Exercise aim:
Copy out the following material line for line, changing nothing.

--- Provided material ---

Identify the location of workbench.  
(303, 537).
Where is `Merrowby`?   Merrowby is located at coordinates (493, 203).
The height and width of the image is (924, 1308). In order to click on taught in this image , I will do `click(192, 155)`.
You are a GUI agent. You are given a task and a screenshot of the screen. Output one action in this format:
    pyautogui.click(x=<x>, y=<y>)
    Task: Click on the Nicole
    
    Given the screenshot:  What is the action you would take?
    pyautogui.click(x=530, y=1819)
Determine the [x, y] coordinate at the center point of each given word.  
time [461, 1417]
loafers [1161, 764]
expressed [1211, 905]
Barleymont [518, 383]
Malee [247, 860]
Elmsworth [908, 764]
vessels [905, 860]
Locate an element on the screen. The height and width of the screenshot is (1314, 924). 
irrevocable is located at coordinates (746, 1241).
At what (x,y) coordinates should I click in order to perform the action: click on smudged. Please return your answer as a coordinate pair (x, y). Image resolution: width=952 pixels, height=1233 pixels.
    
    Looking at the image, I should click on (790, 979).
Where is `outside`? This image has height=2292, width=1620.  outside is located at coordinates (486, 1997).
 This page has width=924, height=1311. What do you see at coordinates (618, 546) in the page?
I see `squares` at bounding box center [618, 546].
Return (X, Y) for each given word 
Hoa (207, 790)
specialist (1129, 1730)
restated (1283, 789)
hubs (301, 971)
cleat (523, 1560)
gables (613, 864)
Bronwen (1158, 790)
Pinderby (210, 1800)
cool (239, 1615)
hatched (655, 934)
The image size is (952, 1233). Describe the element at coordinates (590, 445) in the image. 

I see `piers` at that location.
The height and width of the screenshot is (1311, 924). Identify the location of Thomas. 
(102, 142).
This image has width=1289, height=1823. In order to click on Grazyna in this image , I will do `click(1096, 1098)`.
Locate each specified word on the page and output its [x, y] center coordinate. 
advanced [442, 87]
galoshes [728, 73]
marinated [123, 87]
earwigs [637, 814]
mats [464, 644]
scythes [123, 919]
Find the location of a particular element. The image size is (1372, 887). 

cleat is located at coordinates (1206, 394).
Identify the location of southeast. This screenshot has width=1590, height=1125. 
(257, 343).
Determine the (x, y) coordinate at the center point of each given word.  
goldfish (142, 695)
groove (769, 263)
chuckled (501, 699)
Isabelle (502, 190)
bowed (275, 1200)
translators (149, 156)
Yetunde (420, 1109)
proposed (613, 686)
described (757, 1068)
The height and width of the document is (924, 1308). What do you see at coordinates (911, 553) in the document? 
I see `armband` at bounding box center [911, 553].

---

Correct answer:
Identify the location of workbench.  
(303, 537).
Where is `Merrowby`?   Merrowby is located at coordinates (493, 203).
The height and width of the image is (924, 1308). In order to click on taught in this image , I will do `click(192, 155)`.
You are a GUI agent. You are given a task and a screenshot of the screen. Output one action in this format:
    pyautogui.click(x=<x>, y=<y>)
    Task: Click on the Nicole
    
    Given the screenshot:  What is the action you would take?
    pyautogui.click(x=530, y=1819)
Determine the [x, y] coordinate at the center point of each given word.  
time [461, 1417]
loafers [1161, 764]
expressed [1211, 905]
Barleymont [518, 383]
Malee [247, 860]
Elmsworth [908, 764]
vessels [905, 860]
Locate an element on the screen. The height and width of the screenshot is (1314, 924). 
irrevocable is located at coordinates (746, 1241).
At what (x,y) coordinates should I click in order to perform the action: click on smudged. Please return your answer as a coordinate pair (x, y). Image resolution: width=952 pixels, height=1233 pixels.
    
    Looking at the image, I should click on (790, 979).
Where is `outside`? This image has height=2292, width=1620.  outside is located at coordinates (486, 1997).
 This page has width=924, height=1311. What do you see at coordinates (618, 546) in the page?
I see `squares` at bounding box center [618, 546].
Return (X, Y) for each given word 
Hoa (207, 790)
specialist (1129, 1730)
restated (1283, 789)
hubs (301, 971)
cleat (523, 1560)
gables (613, 864)
Bronwen (1158, 790)
Pinderby (210, 1800)
cool (239, 1615)
hatched (655, 934)
The image size is (952, 1233). Describe the element at coordinates (590, 445) in the image. 

I see `piers` at that location.
The height and width of the screenshot is (1311, 924). Identify the location of Thomas. 
(102, 142).
This image has width=1289, height=1823. In order to click on Grazyna in this image , I will do `click(1096, 1098)`.
Locate each specified word on the page and output its [x, y] center coordinate. 
advanced [442, 87]
galoshes [728, 73]
marinated [123, 87]
earwigs [637, 814]
mats [464, 644]
scythes [123, 919]
Find the location of a particular element. The image size is (1372, 887). 

cleat is located at coordinates (1206, 394).
Identify the location of southeast. This screenshot has width=1590, height=1125. 
(257, 343).
Determine the (x, y) coordinate at the center point of each given word.  
goldfish (142, 695)
groove (769, 263)
chuckled (501, 699)
Isabelle (502, 190)
bowed (275, 1200)
translators (149, 156)
Yetunde (420, 1109)
proposed (613, 686)
described (757, 1068)
The height and width of the document is (924, 1308). What do you see at coordinates (911, 553) in the document? 
I see `armband` at bounding box center [911, 553].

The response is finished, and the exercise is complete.